:: ASSIGNMENT ::
In the entries below, find the line with "(256, 148) = (815, 319): black" and the line with "(393, 200) = (423, 92): orange"; copy them and every line between them exactly, but not the pictures.

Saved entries
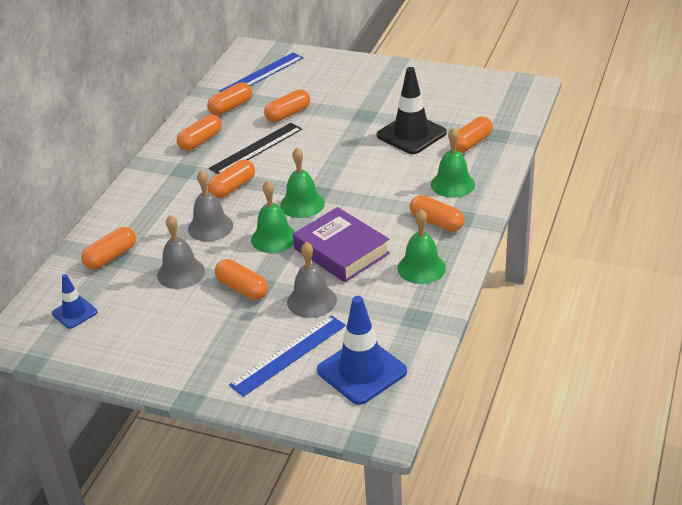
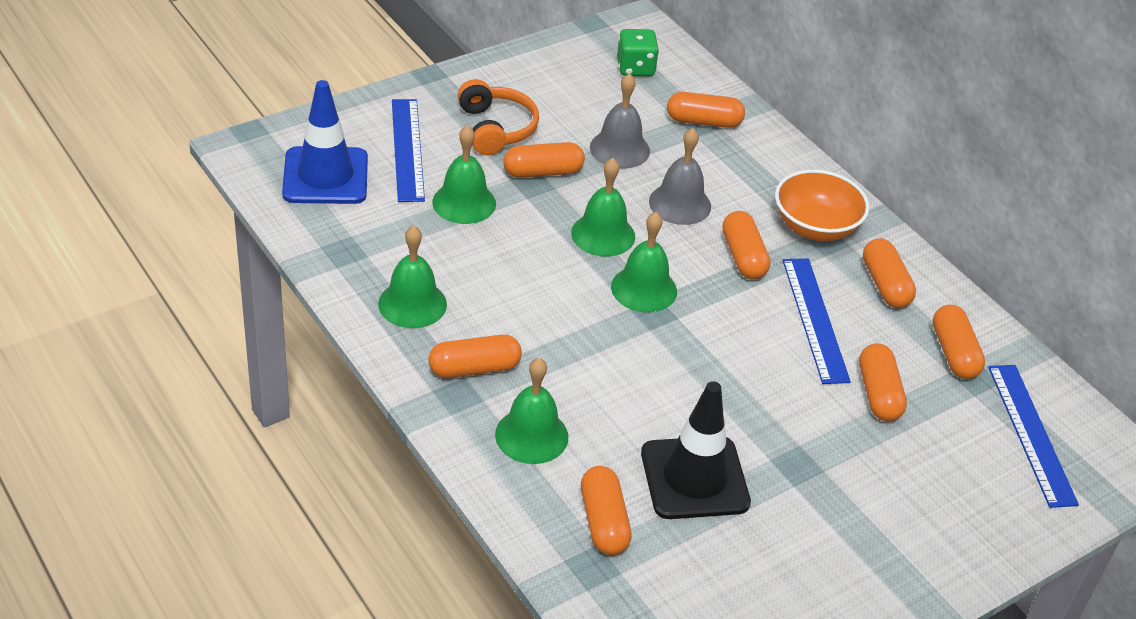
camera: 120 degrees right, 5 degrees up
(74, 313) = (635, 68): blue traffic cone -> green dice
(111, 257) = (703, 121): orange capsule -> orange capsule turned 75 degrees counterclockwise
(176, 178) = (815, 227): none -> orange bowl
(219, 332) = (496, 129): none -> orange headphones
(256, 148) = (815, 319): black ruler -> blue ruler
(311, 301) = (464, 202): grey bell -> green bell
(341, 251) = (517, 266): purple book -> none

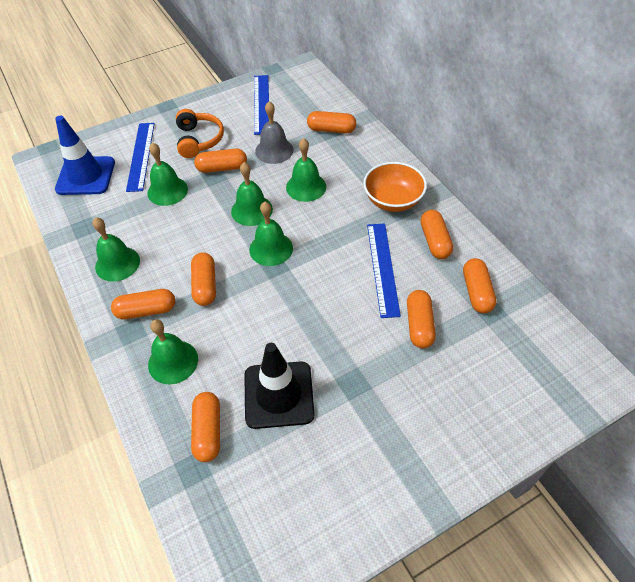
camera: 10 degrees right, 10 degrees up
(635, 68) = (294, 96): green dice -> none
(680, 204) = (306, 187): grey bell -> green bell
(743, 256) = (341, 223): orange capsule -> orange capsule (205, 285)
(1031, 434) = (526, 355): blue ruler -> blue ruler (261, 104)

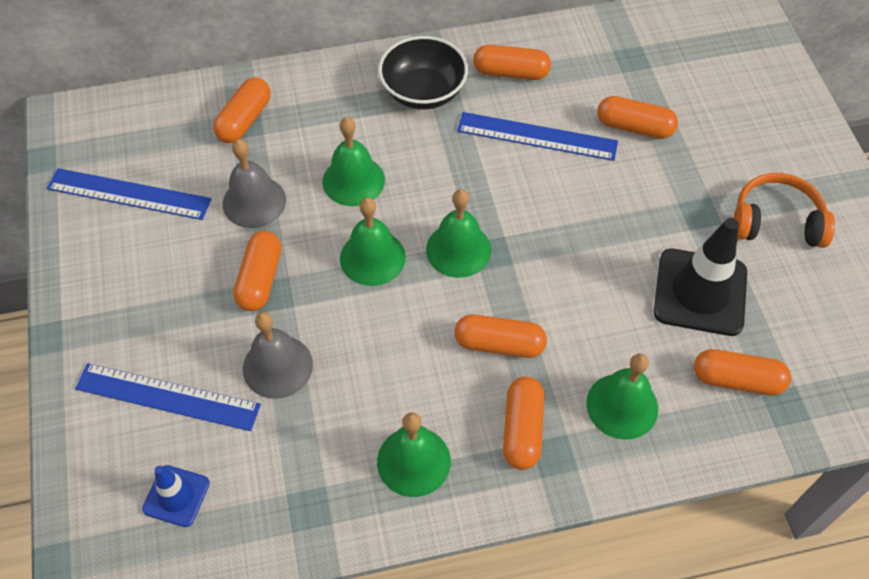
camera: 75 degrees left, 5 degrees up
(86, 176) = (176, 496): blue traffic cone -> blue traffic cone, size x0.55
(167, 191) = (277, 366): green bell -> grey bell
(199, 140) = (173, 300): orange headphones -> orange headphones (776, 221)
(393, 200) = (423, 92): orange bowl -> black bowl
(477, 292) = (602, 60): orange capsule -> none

:: SOLUTION TO THIS PROBLEM ::
(256, 148) = (815, 319): black ruler -> blue ruler
(311, 301) = (464, 202): grey bell -> green bell
(341, 251) = (517, 266): purple book -> none

camera: 10 degrees right, 10 degrees up
(635, 68) = (294, 96): green dice -> none
(680, 204) = (306, 187): grey bell -> green bell
(743, 256) = (341, 223): orange capsule -> orange capsule (205, 285)
(1031, 434) = (526, 355): blue ruler -> blue ruler (261, 104)

camera: 75 degrees left, 5 degrees up
(86, 176) = (176, 496): blue traffic cone -> blue traffic cone, size x0.55
(167, 191) = (277, 366): green bell -> grey bell
(199, 140) = (173, 300): orange headphones -> orange headphones (776, 221)
(393, 200) = (423, 92): orange bowl -> black bowl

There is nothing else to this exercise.